Task description: If a line of the records holds the word "none", copy it out.

Input:
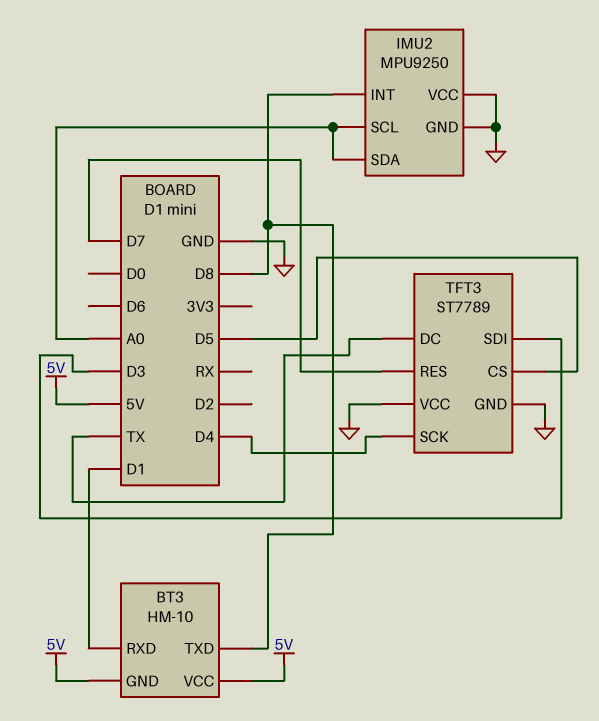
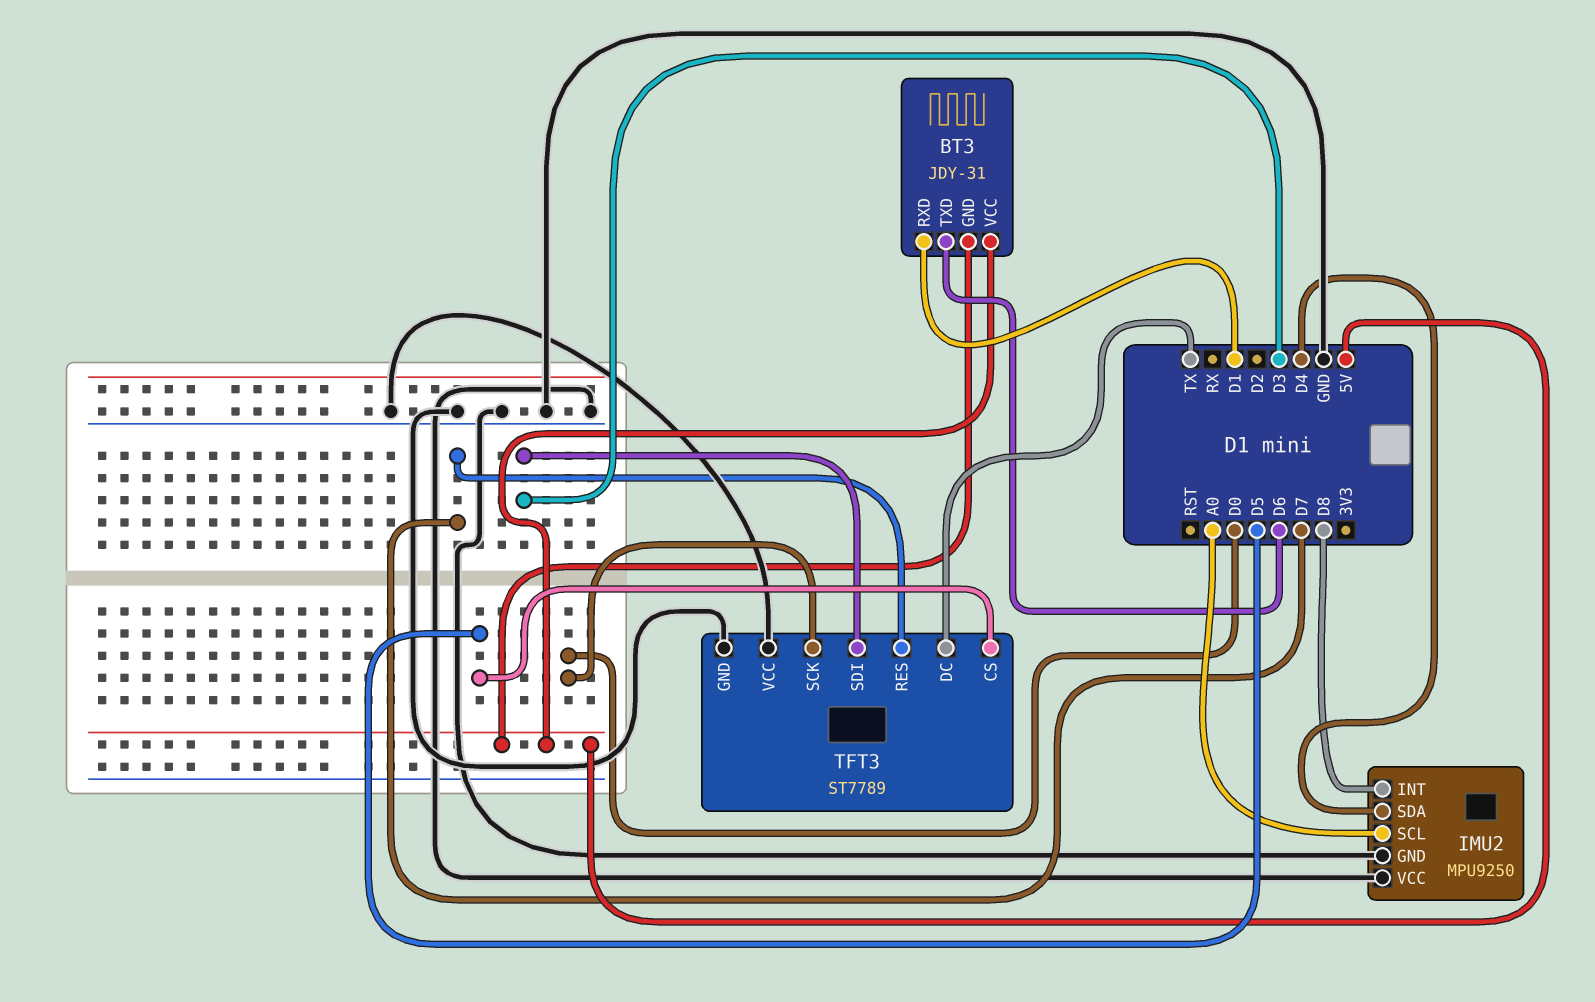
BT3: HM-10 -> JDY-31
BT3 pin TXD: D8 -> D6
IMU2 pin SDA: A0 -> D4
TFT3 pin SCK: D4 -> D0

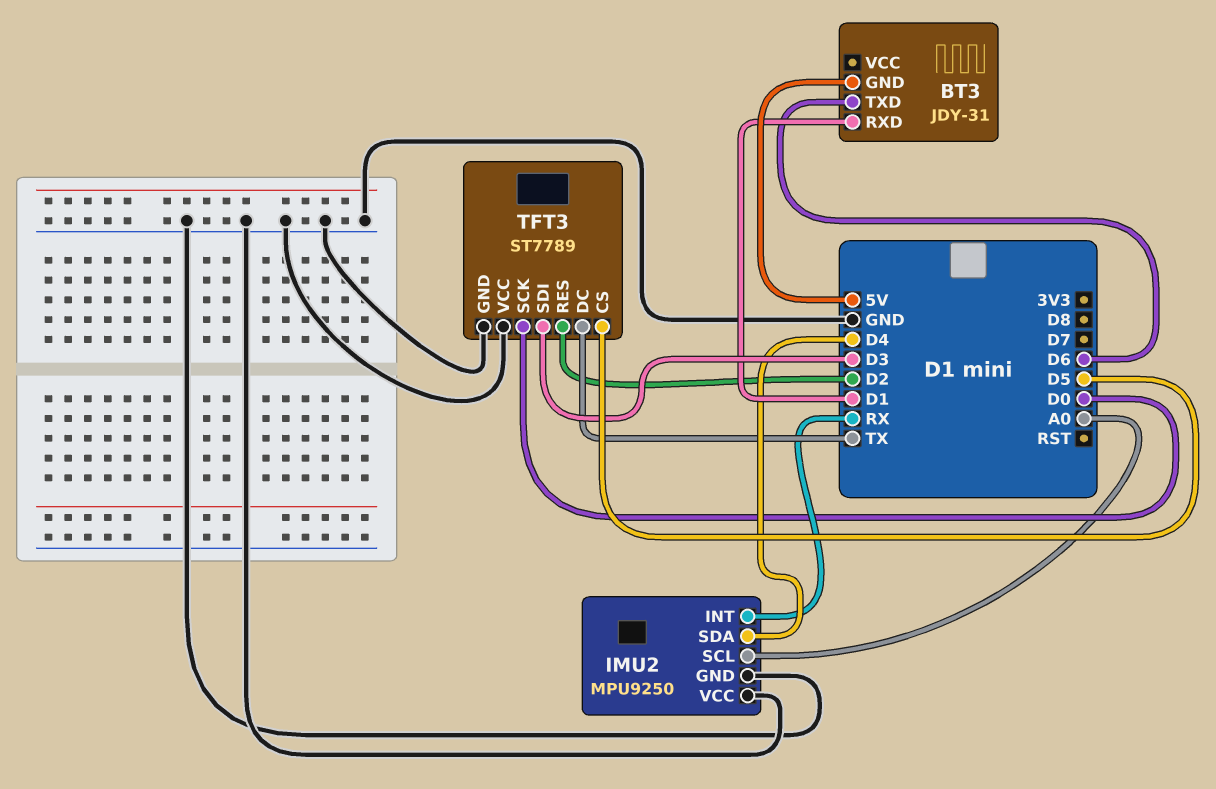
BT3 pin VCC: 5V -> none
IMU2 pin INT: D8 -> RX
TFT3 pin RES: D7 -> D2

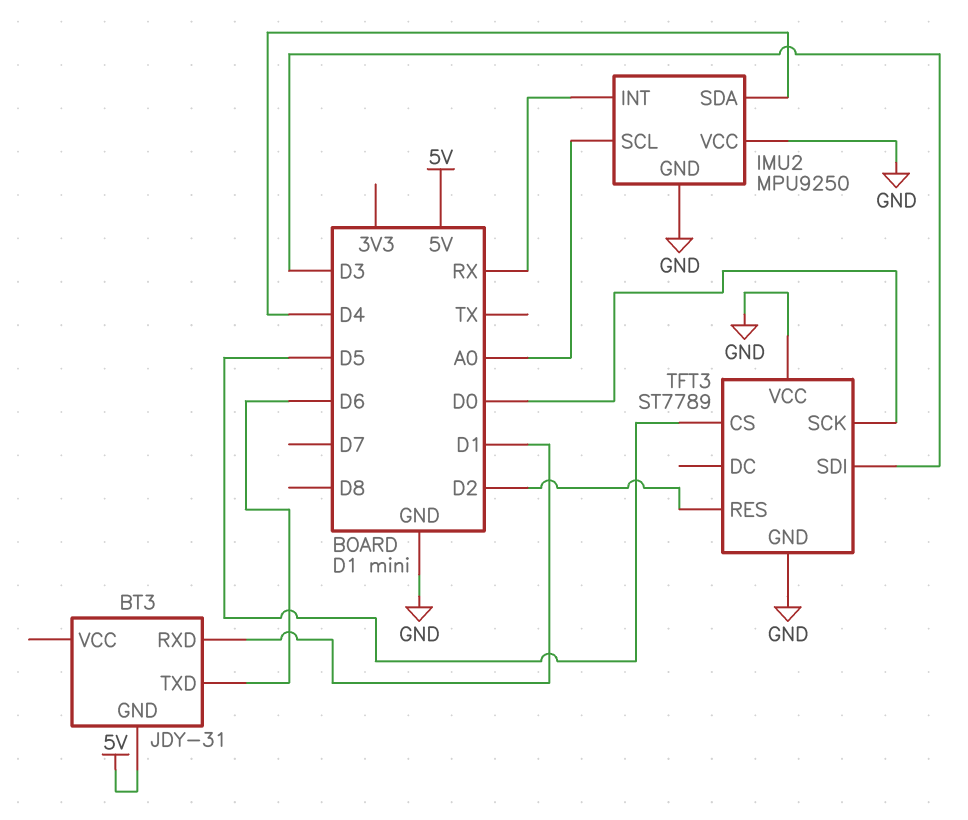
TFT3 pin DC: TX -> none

Answer section:
BT3 pin VCC: 5V -> none
TFT3 pin DC: TX -> none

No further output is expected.